[Change listing data]
•••••
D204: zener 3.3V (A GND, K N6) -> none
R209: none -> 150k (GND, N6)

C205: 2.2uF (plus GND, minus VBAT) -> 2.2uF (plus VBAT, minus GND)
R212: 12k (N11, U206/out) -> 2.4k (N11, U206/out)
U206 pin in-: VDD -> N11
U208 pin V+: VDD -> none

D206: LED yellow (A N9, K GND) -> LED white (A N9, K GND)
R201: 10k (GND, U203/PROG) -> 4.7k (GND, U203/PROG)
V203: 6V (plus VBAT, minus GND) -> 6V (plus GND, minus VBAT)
•••••
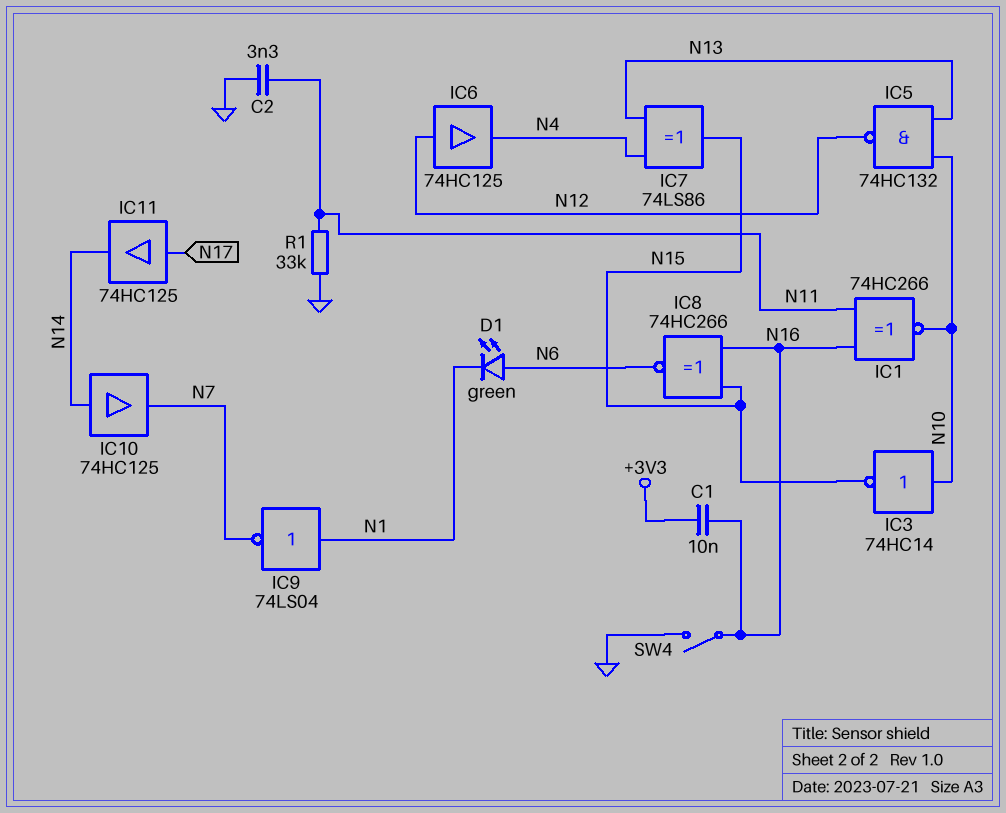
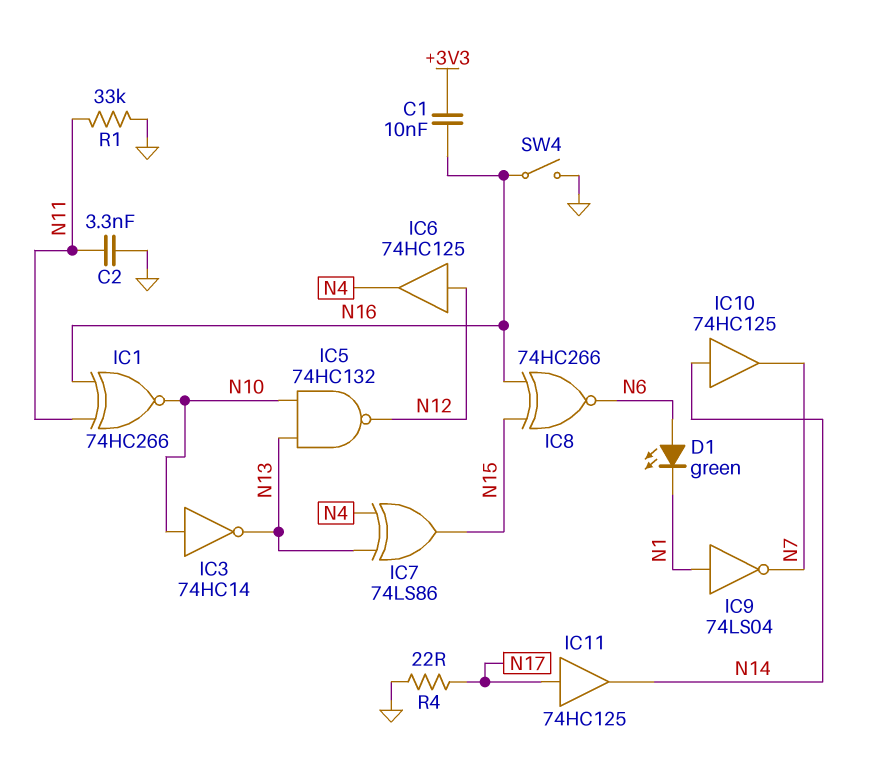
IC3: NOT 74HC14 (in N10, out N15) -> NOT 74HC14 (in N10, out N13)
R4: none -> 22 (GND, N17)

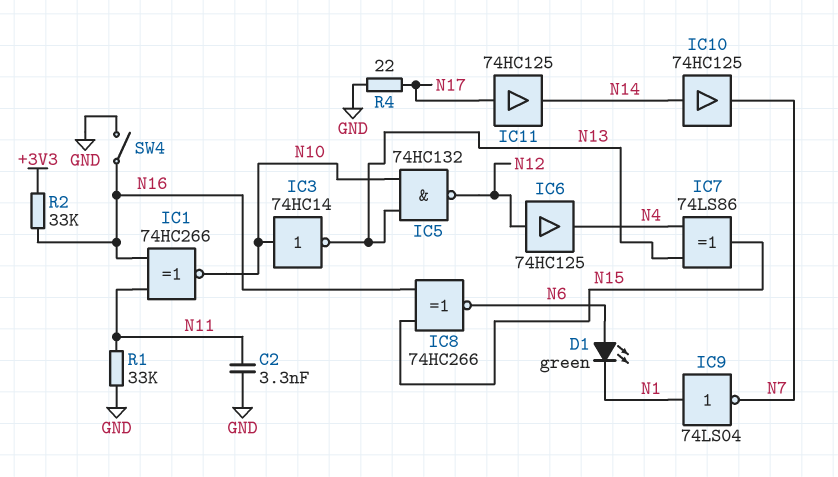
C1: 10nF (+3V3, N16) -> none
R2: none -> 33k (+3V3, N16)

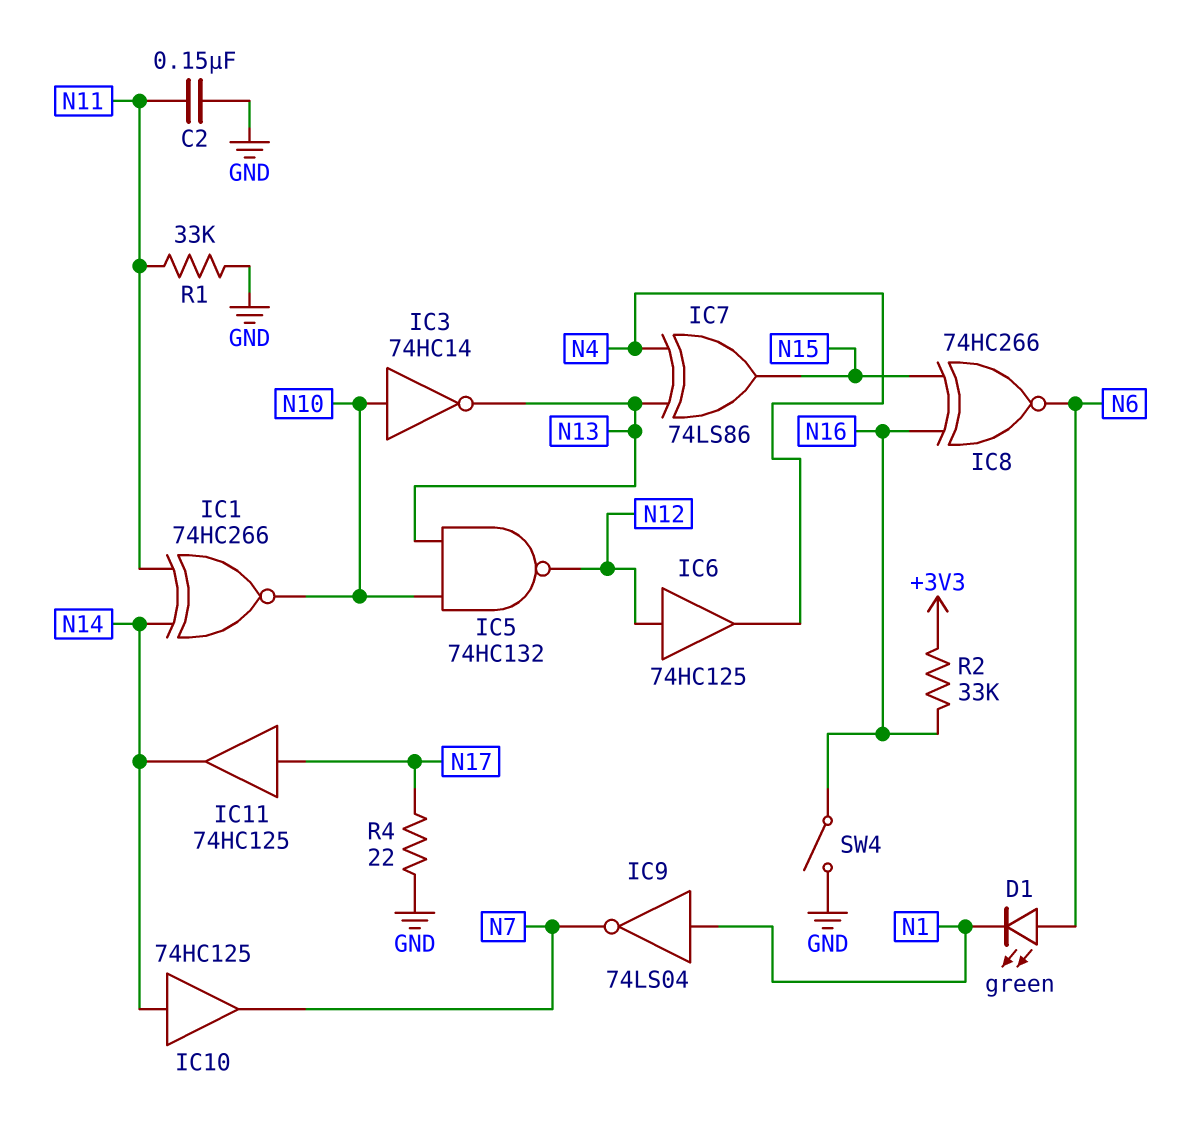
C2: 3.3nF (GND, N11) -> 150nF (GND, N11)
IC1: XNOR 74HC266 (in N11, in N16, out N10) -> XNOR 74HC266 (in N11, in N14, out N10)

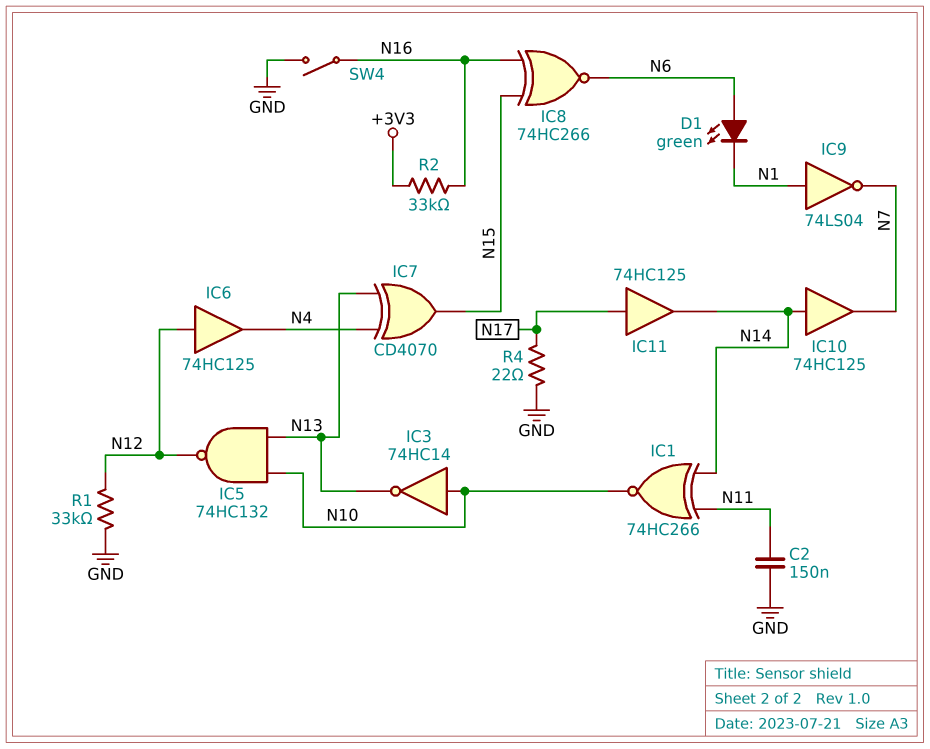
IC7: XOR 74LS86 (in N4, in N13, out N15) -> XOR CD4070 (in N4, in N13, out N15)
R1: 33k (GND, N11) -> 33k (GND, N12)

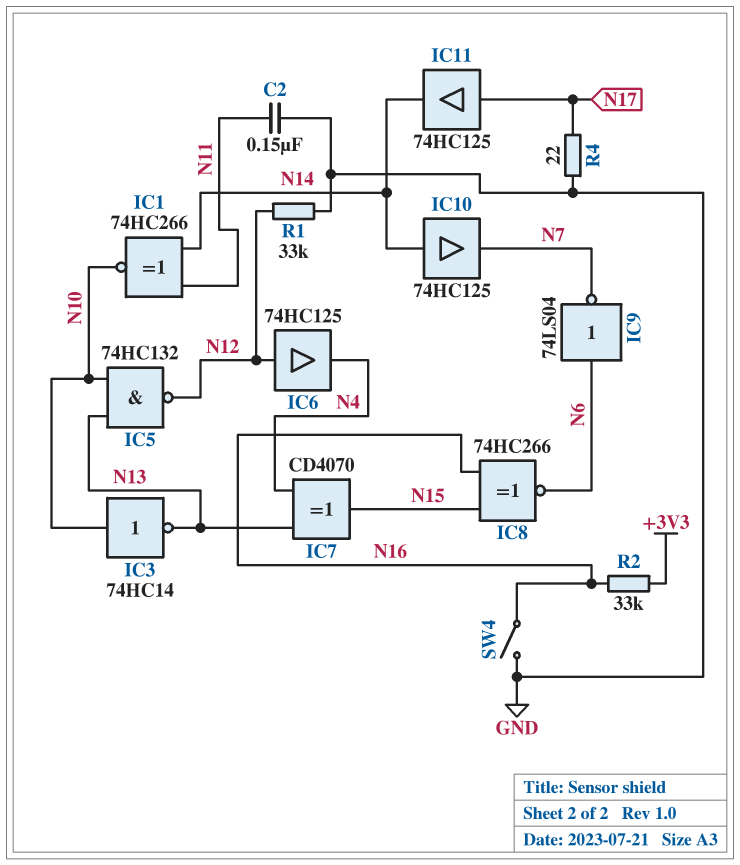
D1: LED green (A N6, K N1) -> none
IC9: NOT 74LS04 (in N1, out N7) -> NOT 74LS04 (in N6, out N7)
•••••
# What the task asks
The expected output is the lines above from the one containing "IC7: XOR 74LS86" to the one containing "IC9: NOT 74LS04", both ends included, reproduced exactly with every picture left out.

# Output below
IC7: XOR 74LS86 (in N4, in N13, out N15) -> XOR CD4070 (in N4, in N13, out N15)
R1: 33k (GND, N11) -> 33k (GND, N12)

D1: LED green (A N6, K N1) -> none
IC9: NOT 74LS04 (in N1, out N7) -> NOT 74LS04 (in N6, out N7)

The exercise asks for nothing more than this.